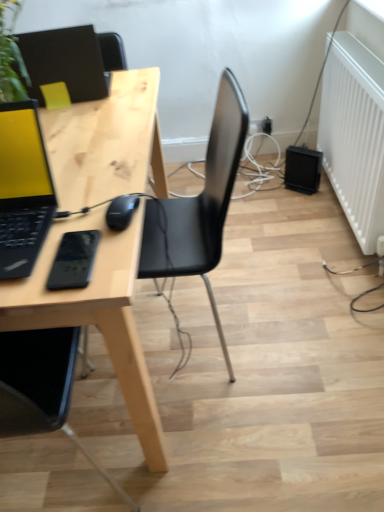
Question: Considering the relative sizes of black matte mouse at center and matte black laptop at left, acting as the 2th laptop starting from the back, in the image provided, is black matte mouse at center wider than matte black laptop at left, acting as the 2th laptop starting from the back,?

Choices:
 (A) yes
 (B) no

Answer: (B)

Question: From a real-world perspective, is black matte mouse at center under matte black laptop at left, acting as the 2th laptop starting from the back?

Choices:
 (A) yes
 (B) no

Answer: (A)

Question: From the image's perspective, is black matte mouse at center beneath matte black laptop at left, acting as the 2th laptop starting from the top?

Choices:
 (A) yes
 (B) no

Answer: (A)

Question: Is black matte mouse at center positioned behind matte black laptop at left, which appears as the first laptop when viewed from the front?

Choices:
 (A) yes
 (B) no

Answer: (A)

Question: Considering the relative sizes of black matte mouse at center and matte black laptop at left, which appears as the first laptop when viewed from the front, in the image provided, is black matte mouse at center shorter than matte black laptop at left, which appears as the first laptop when viewed from the front,?

Choices:
 (A) yes
 (B) no

Answer: (A)

Question: Considering the positions of black plastic electric outlet at lower right and matte black laptop at upper left, the second laptop in the front-to-back sequence, in the image, is black plastic electric outlet at lower right wider or thinner than matte black laptop at upper left, the second laptop in the front-to-back sequence,?

Choices:
 (A) thin
 (B) wide

Answer: (A)

Question: Based on their sizes in the image, would you say black plastic electric outlet at lower right is bigger or smaller than matte black laptop at upper left, placed as the second laptop when sorted from bottom to top?

Choices:
 (A) big
 (B) small

Answer: (B)

Question: From the image's perspective, is black plastic electric outlet at lower right positioned above or below matte black laptop at upper left, which ranks as the 1th laptop in top-to-bottom order?

Choices:
 (A) above
 (B) below

Answer: (A)

Question: Considering their positions, is black plastic electric outlet at lower right located in front of or behind matte black laptop at upper left, which ranks as the 1th laptop in top-to-bottom order?

Choices:
 (A) front
 (B) behind

Answer: (B)

Question: Considering the relative positions of matte black laptop at left, placed as the first laptop when sorted from bottom to top, and light wood desk at center in the image provided, is matte black laptop at left, placed as the first laptop when sorted from bottom to top, to the left or to the right of light wood desk at center?

Choices:
 (A) left
 (B) right

Answer: (B)

Question: Is matte black laptop at left, acting as the 2th laptop starting from the back, inside or outside of light wood desk at center?

Choices:
 (A) inside
 (B) outside

Answer: (B)

Question: In the image, is matte black laptop at left, acting as the 2th laptop starting from the back, positioned in front of or behind light wood desk at center?

Choices:
 (A) behind
 (B) front

Answer: (B)

Question: From the image's perspective, is matte black laptop at left, which appears as the first laptop when viewed from the front, above or below light wood desk at center?

Choices:
 (A) above
 (B) below

Answer: (A)

Question: From a real-world perspective, is white matte radiator at right positioned above or below black matte mouse at center?

Choices:
 (A) below
 (B) above

Answer: (A)

Question: Is white matte radiator at right in front of or behind black matte mouse at center in the image?

Choices:
 (A) front
 (B) behind

Answer: (B)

--*--

=== Activity ===
Write out again the lines from the one that has "Question: Is white" through the final line, substituting "heater" for "radiator" and changing nothing else.

=== Solution for this task ===
Question: Is white matte heater at right in front of or behind black matte mouse at center in the image?

Choices:
 (A) front
 (B) behind

Answer: (B)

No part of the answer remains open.